* WRITTEN PROBLEM: Pull out each line of the material below that contains the string "kern".

□ □ □ □

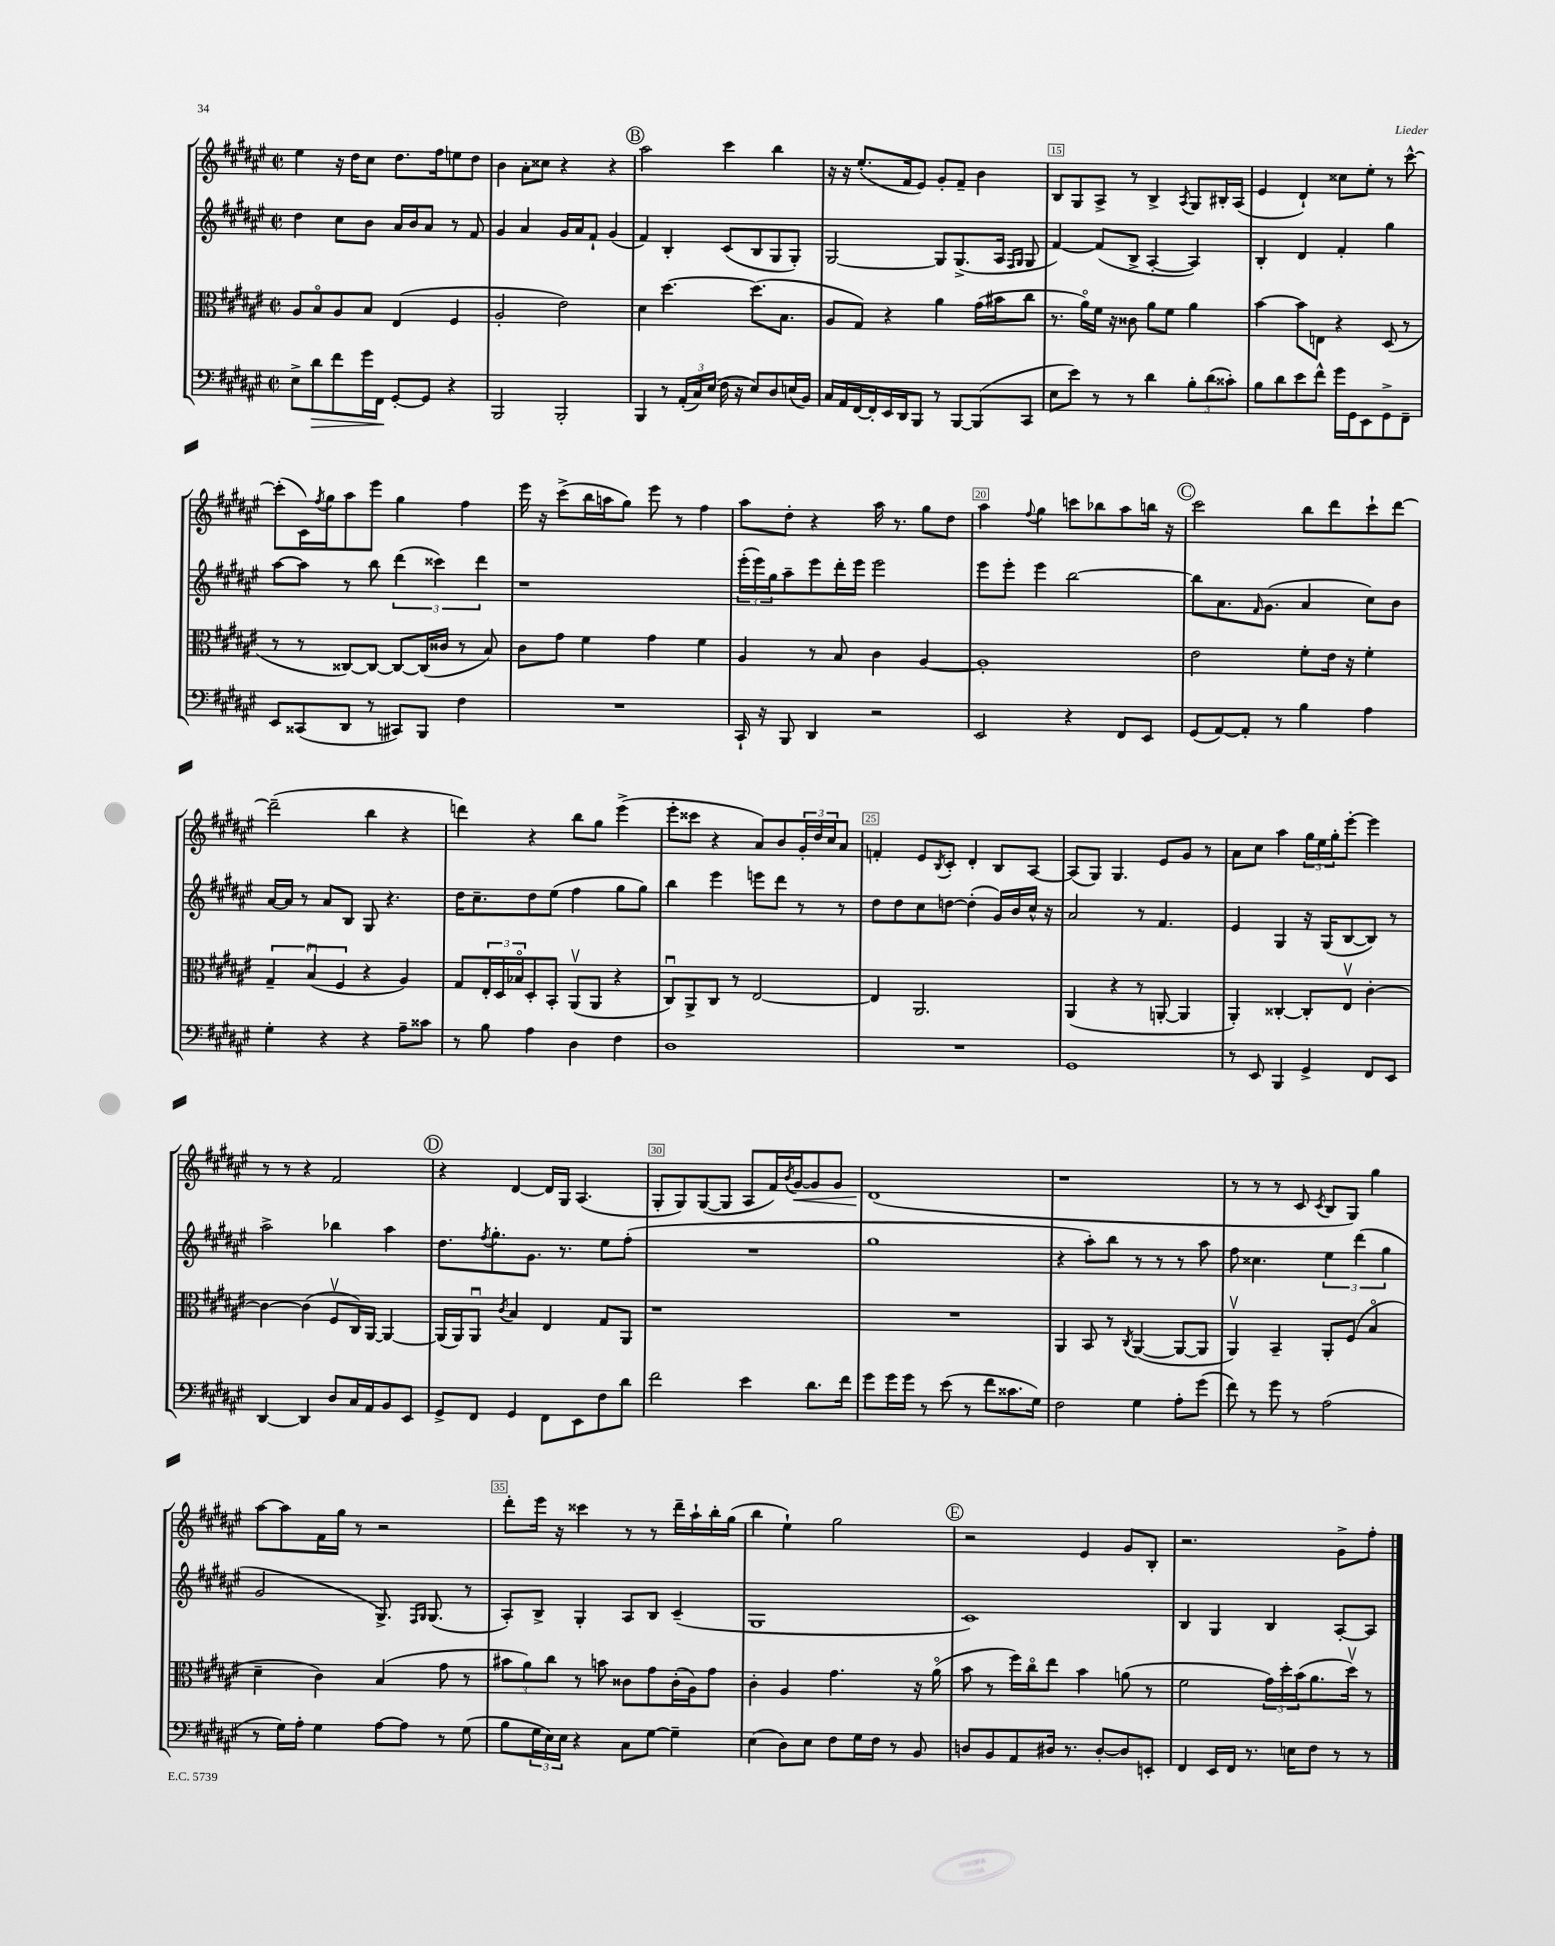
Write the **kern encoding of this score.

**kern	**dynam	**kern	**kern	**kern	**dynam
*part4	*part4	*part3	*part2	*part1	*part1
*staff4	*staff4	*staff3	*staff2	*staff1	*staff1
*clefF4	*	*clefC3	*clefG2	*clefG2	*
*k[f#c#g#d#a#e#]	*	*k[f#c#g#d#a#e#]	*k[f#c#g#d#a#e#]	*k[f#c#g#d#a#e#]	*
*M2/2	*	*M2/2	*M2/2	*M2/2	*
*met(c|)	*	*met(c|)	*met(c|)	*met(c|)	*
=11	=11	=11	=11	=11	=11
8E#^\L	.	8A#/L	4dd#\	4ee#\	.
!	!LO:HP:b	!	!	!	!
8d#\	>	8B/	.	.	.
8f#\	.	8A#/	8cc#\L	16r	.
.	.	.	.	16dd#\KL	.
16g#\L	.	8B/J	8b\J	8cc#\J	.
16FF#\JJ	.	.	.	.	.
[8GG#'/L	]	(4E#/	16a#/LL	8.dd#\L	.
.	.	.	16b/J	.	.
8GG#/J]	.	.	8a#/J	.	.
.	.	.	.	16ff#\k	.
4r	.	4F#/	8r	8een\	.
.	.	.	8f#/	8dd#\J	.
=12	=12	=12	=12	=12	=12
2BBB/	.	2A#'/	4g#/	4b\	.
.	.	.	4a#/	8a#'\L	.
.	.	.	.	8cc##X\J	.
2BBB'/	.	2e#\)	16g#/LL	4r	.
.	.	.	16a#/J	.	.
.	.	.	8f#`/J	.	.
.	.	.	(4g#/	4r	.
!!LO:REH:place=s1:t=B
=13	=13	=13	=13	=13	=13
4BBB/	.	4d#\	4f#/)	2aa#\	.
8r	.	[4.dd#\	4B'/	.	.
(24AA#'/LL	.	.	.	.	.
24C#/)	.	.	.	.	.
(24E#/JJ	.	.	.	.	.
16F#\	.	.	(8c#/L	4ccc#\	.
16r	.	.	.	.	.
8E#/L)	.	(8.dd#\L]	8B/	.	.
8D#/	.	.	8G#/	4bb\	.
.	.	8.B\J	.	.	.
(16En/L	.	.	8G#'/J)	.	.
16BB/JJ)	.	.	.	.	.
=14	=14	=14	=14	=14	=14
16C#/LL	.	8A#/L	[2G#/	16r	.
16AA#/	.	.	.	16r	.
[16FF#/	.	8G#/J)	.	(8.ee#'/L	.
16FF#'/]	.	.	.	.	.
16EE#/	.	4r	.	.	.
16DD#/J	.	.	.	16f#/k	.
8BBB/J	.	.	.	8e#/J)	.
8r	.	4a#\	8G#/L]	8g#'/L	.
[8BBB/L	.	.	(8.G#^/	8f#~/J	.
(8BBB/]	.	(16g#\LL	.	4b\	.
.	.	16b#X\J	16A#/Jk	.	.
.	.	.	16qqF#/LL	.	.
.	.	.	16qqG#/JJ	.	.
8CC#/J	.	8cc#\J	8G#/	.	.
=15	=15	=15	=15	=15	=15
8E#\L	.	8.r	[4f#/)	8B/L	.
8e#\J)	.	.	.	8G#/	.
.	.	16a#\LL)	.	.	.
8r	.	16f#\JJ	(8f#/L]	8A#^/J	.
.	.	16r	.	.	.
8r	.	8c##X\	8B^/J	8r	.
4d#\	.	8a#\L	[4A#'/	4B^/	.
.	.	8f#\J	.	.	.
.	.	.	.	8qA#/	.
12B'\L	.	4a#\	4A#/])	8G#/L	.
(12d#\	.	.	.	.	.
.	.	.	.	16B#X'/L	.
12c##X'\J)	.	.	.	.	.
.	.	.	.	(16A#/JJ	.
=16	=16	=16	=16	=16	=16
8B\L	.	[4b\	4B'/	4e#/	.
8d#\	.	.	.	.	.
8e#\	.	8b\L]	4d#/	4d#`/)	.
8f#^^\J	.	8En\J	.	.	.
16g#\LL	.	4r	4f#'/	8cc##X\L	.
16GG#\J	.	.	.	.	.
8EE#\	.	.	.	8ee#'\J	.
8GG#^\	.	(8D#/	4gg#\	8r	.
8FF#~\J	.	8r	.	[8ccc#^^\	.
!!LO:LB:g=z
=17	=17	=17	=17	=17	=17
8EE#/L	.	8r	[8aa#\L	(8ccc#'\L]	.
(8CC##X/	.	8r	8aa#\J]	16c#\L)	.
.	.	.	.	8qff#/	.
.	.	.	.	16gg#\J	.
8DD#/J	.	[8C##X/L)	8r	8aa#\	.
8r	.	8C##/J_	8bb\	8eee#\J	.
8CC#X/L)	.	8C##/L_	(6ddd#\	4gg#\	.
8BBB/J	.	(16C##/L]	.	.	.
.	.	.	6ccc##X\)	.	.
.	.	16c##X/JJ	.	.	.
4F#\	.	8r	.	4ff#\	.
.	.	.	6ddd#\	.	.
.	.	8B/)	.	.	.
=18	=18	=18	=18	=18	=18
1r	.	8c#\L	1r	16eee#\	.
.	.	.	.	16r	.
.	.	8g#\J	.	(8ccc#^\L	.
.	.	4f#\	.	16bb\L	.
.	.	.	.	16aan\J	.
.	.	.	.	8gg#\J)	.
.	.	4g#\	.	8eee#\	.
.	.	.	.	8r	.
.	.	4f#\	.	4ff#\	.
=19	=19	=19	=19	=19	=19
16CC#`/	.	4A#/	(24eee#'\LL	8aa#\L	.
.	.	.	24eee#\)	.	.
16r	.	.	.	.	.
.	.	.	24gg#\J	.	.
8BBB/	.	.	8aa#~\	8dd#'\J	.
4DD#/	.	8r	8eee#\	4r	.
.	.	8B/	16ddd#'\L	.	.
.	.	.	16eee#\JJ	.	.
2r	.	4c#\	2eee#\	16aa#\	.
.	.	.	.	8.r	.
.	.	[4A#/	.	8gg#\L	.
.	.	.	.	8dd#\J	.
=20	=20	=20	=20	=20	=20
2EE#/	.	1A#']	8eee#\L	4aa#\	.
.	.	.	8eee#'\J	.	.
.	.	.	.	8qqff#/	.
.	.	.	4eee#\	4gg#\	.
4r	.	.	[2bb\	8cccn\L	.
.	.	.	.	8bb-X\	.
8FF#/L	.	.	.	8aa#\	.
8EE#/J	.	.	.	16bbn\Jk	.
.	.	.	.	16r	.
!!LO:REH:place=s1:t=C
=21	=21	=21	=21	=21	=21
(8GG#/L	.	2e#\	8bb\L]	2ccc#\	.
[8AA#/)	.	.	8.a#\	.	.
8AA#'/J]	.	.	.	.	.
.	.	.	16qqf#/	.	.
.	.	.	(8.g#\J	.	.
8r	.	.	.	.	.
4B\	.	8f#'\L	4a#/	8bb\L	.
.	.	16e#\Jk	.	8ddd#\	.
.	.	16r	.	.	.
4A#\	.	4f#'\	8cc#\L)	8ccc#`\	.
.	.	.	8b\J	[8ddd#\J	.
!!LO:LB:g=z
=22	=22	=22	=22	=22	=22
4G#'\	.	6G#~/	[16a#/LL	(2ddd#~\]	.
.	.	.	16a#/JJ]	.	.
.	.	.	8r	.	.
.	.	(6Bu/	.	.	.
4r	.	.	8a#/L	.	.
.	.	6F#/	.	.	.
.	.	.	8B/J	.	.
4r	.	4r	8G#/	4bb\	.
.	.	.	4.r	.	.
8A#~\L	.	4A#/)	.	4r	.
8c##X\J	.	.	.	.	.
=23	=23	=23	=23	=23	=23
8r	.	8G#/L	16dd#\KL	4dddn\)	.
.	.	.	8.cc#~\	.	.
8B\	.	24E#'/L	.	.	.
.	.	24D#/	.	.	.
.	.	24B-X/J	.	.	.
4A#\	.	8D#'/	8dd#\	4r	.
.	.	8BB'/J	(8ee#\J	.	.
4D#\	.	(8AA#v/L	4ff#\	8bb\L	.
.	.	8AA#/J	.	8gg#\J	.
4F#\	.	4r	8gg#\L	(4eee#^\	.
.	.	.	8gg#\J)	.	.
=24	=24	=24	=24	=24	=24
1D#	.	8C#u/L)	4bb\	8eee#'\L	.
.	.	8AA#^/	.	8ccc##X\J	.
.	.	8C#/J	4eee#\	4r	.
.	.	8r	.	.	.
.	.	[2E#/	8eeen\L	8a#/L)	.
.	.	.	8ddd#\J	8b/	.
.	.	.	8r	24g#'/L	.
.	.	.	.	24dd#/	.
.	.	.	.	24cc#/J	.
.	.	.	8r	8a#/J	.
=25	=25	=25	=25	=25	=25
1r	.	4E#/]	8dd#\L	4fn'/	.
.	.	.	8dd#\	.	.
.	.	2.AA#/	8cc#\	8e#/L	.
.	.	.	.	8qB/	.
.	.	.	[8ddn\J	8c#'/J	.
.	.	.	(4dd'\]	4d#'/	.
.	.	.	16g#/LL)	8B/L	.
.	.	.	16b/	.	.
.	.	.	16cc#^^/JJ	[8A#/J	.
.	.	.	16r	.	.
=26	=26	=26	=26	=26	=26
1GG#	.	(4AA#/	2a#/	(8A#/L]	.
.	.	.	.	8G#/J)	.
.	.	4r	.	4.G#/	.
.	.	8r	8r	.	.
.	.	[8AAn'/	4.f#/	8e#/L	.
.	.	4AA/]	.	8g#/J	.
.	.	.	.	8r	.
=27	=27	=27	=27	=27	=27
8r	.	4AA#'/)	4e#/	8a#\L	.
8EE#/	.	.	.	8cc#\J	.
4BBB/	.	[4C##X'/	4G#/	4aa#\	.
4GG#^/	.	8C##'/L]	16r	24gg#\LL	.
.	.	.	.	24ee#\	.
.	.	.	(16G#/KL	.	.
.	.	.	.	24gg#'\J	.
.	.	8E#v/J	[8B/	[8eee#'\J	.
8FF#/L	.	[4c#'\	8B/J])	4eee#\]	.
8EE#/J	.	.	8r	.	.
!!LO:LB:g=z
=28	=28	=28	=28	=28	=28
[4DD#/	.	4c#\_	2aa#^\	8r	.
.	.	.	.	8r	.
4DD#/]	.	(4c#\]	.	4r	.
8D#/L	.	8F#v/L	4bb-X\	2f#/	.
16C#/L	.	16C#/L)	.	.	.
16AA#/J	.	[16AA#/JJ	.	.	.
8BB/	.	4AA#/_	4aa#\	.	.
8EE#/J	.	.	.	.	.
!!LO:REH:place=s1:t=D
=29	=29	=29	=29	=29	=29
8GG#^/L	.	(16AA#/LL]	8.dd#\L	4r	.
.	.	16AA#/J)	.	.	.
8FF#/J	.	8AA#u/J	.	.	.
.	.	.	8qff#/	.	.
.	.	.	8.gg#'\	.	.
.	.	8qc#/	.	.	.
4GG#/	.	4B/	.	[4d#/	.
.	.	.	8.g#\J	.	.
8FF#\L	.	4E#/	.	16d#/LL]	.
.	.	.	8.r	16G#/JJ	.
8EE#\	.	.	.	(4.A#/	.
8F#\	.	8G#/L	8ee#\L	.	.
8d#\J	.	8AA#/J	(8ff#'\J	.	.
=30	=30	=30	=30	=30	=30
2f#\	.	1r	1r	8G#'/L	.
.	.	.	.	8G#/)	.
.	.	.	.	([8G#/	.
.	.	.	.	8G#/J]	.
4e#\	.	.	.	8A#/L	.
.	.	.	.	16f#/L)	.
.	.	.	.	8qb/	.
!	!	!	!	!	!LO:HP:b
.	.	.	.	[16g#/J	<
8.d#\L	.	.	.	8g#/]	.
.	.	.	.	8g#/J	.
16f#\Jk	.	.	.	.	.
=31	=31	=31	=31	=31	=31
8g#\L	.	1r	1gg#	(1d#	.
16g#\L	.	.	.	.	.
16g#\JJ	.	.	.	.	.
8r	.	.	.	.	.
(8e#\	.	.	.	.	.
8r	.	.	.	.	.
8f#\L	.	.	.	.	.
8.c##X\	.	.	.	.	.
16G#\Jk)	.	.	.	.	.
.	.	.	.	.	[
=32	=32	=32	=32	=32	=32
2F#\	.	4AA#/	4r	1r	.
.	.	8BB/	8aa#'\L)	.	.
.	.	8r	8bb\J	.	.
.	.	8qC#/	.	.	.
4G#\	.	([4AA#/	8r	.	.
.	.	.	8r	.	.
8A#'\L	.	8AA#/L_	8r	.	.
(8g#\J	.	8AA#/J]	8aa#\	.	.
=33	=33	=33	=33	=33	=33
8f#\)	.	4AA#v/)	8ff#\	8r	.
8r	.	.	4.cc##X\	8r	.
8g#\	.	4BB~/	.	8r	.
8r	.	.	.	8c#/	.
.	.	.	.	8qc#/	.
(2A#\	.	8AA#'/L	6ee#\	8B/L	.
.	.	(8F#/J	.	8G#/J)	.
.	.	.	(6ddd#\	.	.
.	.	4B/	.	4gg#\	.
.	.	.	6gg#\	.	.
!!LO:LB:g=z
=34	=34	=34	=34	=34	=34
8r	.	4d#~\	2g#/	[8aa#\L	.
16G#\LL)	.	.	.	8aa#\]	.
16A#'\JJ	.	.	.	.	.
4G#\	.	4c#\)	.	16f#\L	.
.	.	.	.	16gg#\JJ	.
.	.	.	.	8r	.
[8A#\L	.	(4B/	8.G#^/)	2r	.
8A#\J]	.	.	.	.	.
.	.	.	16qqF#/LL	.	.
.	.	.	16qqG#/JJ	.	.
.	.	.	(8.G#/	.	.
8r	.	8g#\	.	.	.
(8G#\	.	8r	8r	.	.
=35	=35	=35	=35	=35	=35
8B\L	.	12b#X\L	8A#'/L)	8ddd#'\L	.
.	.	12a#\)	.	.	.
24G#\L	.	.	8B^/J	16eee#\Jk	.
24E#\)	.	12cc#\J	.	.	.
.	.	.	.	16r	.
24E#\JJ	.	.	.	.	.
4r	.	8r	4G#'/	4ccc##X\	.
.	.	8bn\	.	.	.
8C#\L	.	8c##X\L	8A#/L	8r	.
[8G#\J	.	8g#\	8B/J	8r	.
4G#~\]	.	(16c##'\L	(4c#~/	16ddd#~\LL	.
.	.	16A#\J)	.	16aa#`\	.
.	.	8g#\J	.	16bb'\	.
.	.	.	.	(16gg#\JJ	.
=36	=36	=36	=36	=36	=36
(4E#\	.	4c#'\	1G#	4bb\	.
8D#\L)	.	4A#/	.	4ee#`\)	.
8E#\J	.	.	.	.	.
8F#\L	.	4.g#\	.	2gg#\	.
16G#\L	.	.	.	.	.
16F#\JJ	.	.	.	.	.
8r	.	.	.	.	.
8BB/	.	16r	.	.	.
.	.	(16a#\	.	.	.
!!LO:REH:place=s1:t=E
=37	=37	=37	=37	=37	=37
8Dn/L	.	8b\	1c#)	2r	.
8BB/	.	8r	.	.	.
8AA#/	.	16ff#\LL)	.	.	.
.	.	16cc#\J	.	.	.
16D#X/Jk	.	8ee#\J	.	.	.
8.r	.	.	.	.	.
.	.	4b\	.	4e#/	.
[8D#'/L	.	.	.	.	.
8D#/]	.	(8an\	.	8g#/L	.
8EEn'/J	.	8r	.	8B'/J	.
=38	=38	=38	=38	=38	=38
4FF#/	.	2f#\	4B/	2.r	.
16EE#/LL	.	.	4G#/	.	.
16FF#/JJ	.	.	.	.	.
8.r	.	.	.	.	.
.	.	24g#\LL)	4B/	.	.
.	.	24dd#'\	.	.	.
16En\KL	.	.	.	.	.
.	.	(24b\J	.	.	.
8F#\J	.	8.a#\	.	.	.
8r	.	.	[8A#'/L	8g#^\L	.
.	.	16dd#v\Jk)	.	.	.
8r	.	8r	8A#/J]	8ff#'\J	.
==	==	==	==	==	==
*-	*-	*-	*-	*-	*-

□ □ □ □

* PROBLEM SOLUTION:
Write the **kern encoding of this score.
**kern	**dynam	**kern	**kern	**kern	**dynam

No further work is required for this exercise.